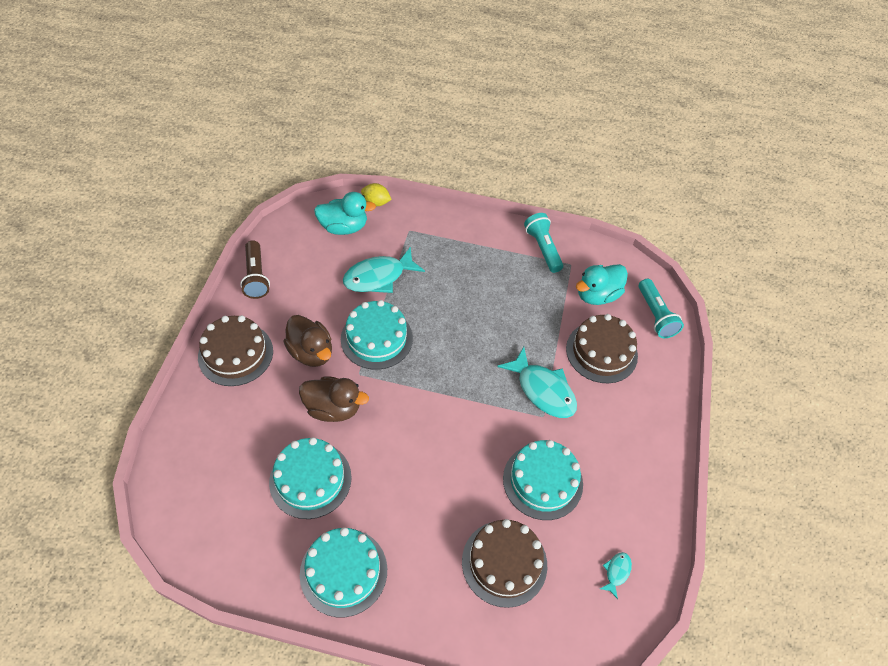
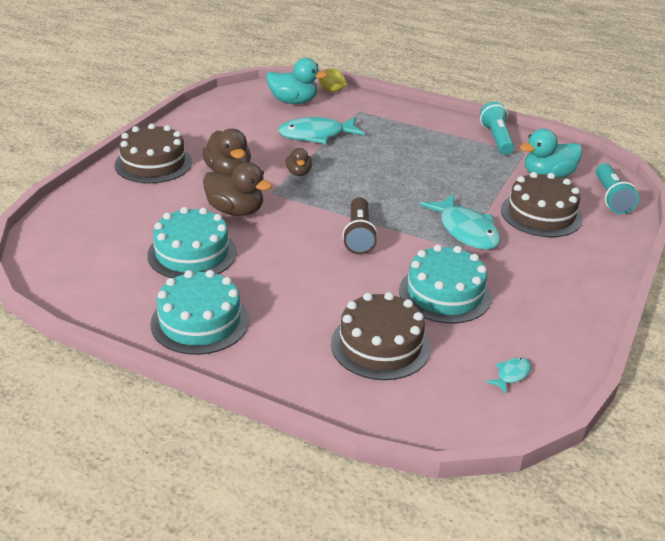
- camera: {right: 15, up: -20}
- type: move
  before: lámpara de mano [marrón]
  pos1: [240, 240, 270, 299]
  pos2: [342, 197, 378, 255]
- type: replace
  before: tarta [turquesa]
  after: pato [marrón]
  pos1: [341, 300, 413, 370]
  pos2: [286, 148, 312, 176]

◇ ◇ ◇ ◇

- [What this task involves]
For the material above, repeat each line exactly and leave out the pictures.

- [Task output]
- camera: {right: 15, up: -20}
- type: move
  before: lámpara de mano [marrón]
  pos1: [240, 240, 270, 299]
  pos2: [342, 197, 378, 255]
- type: replace
  before: tarta [turquesa]
  after: pato [marrón]
  pos1: [341, 300, 413, 370]
  pos2: [286, 148, 312, 176]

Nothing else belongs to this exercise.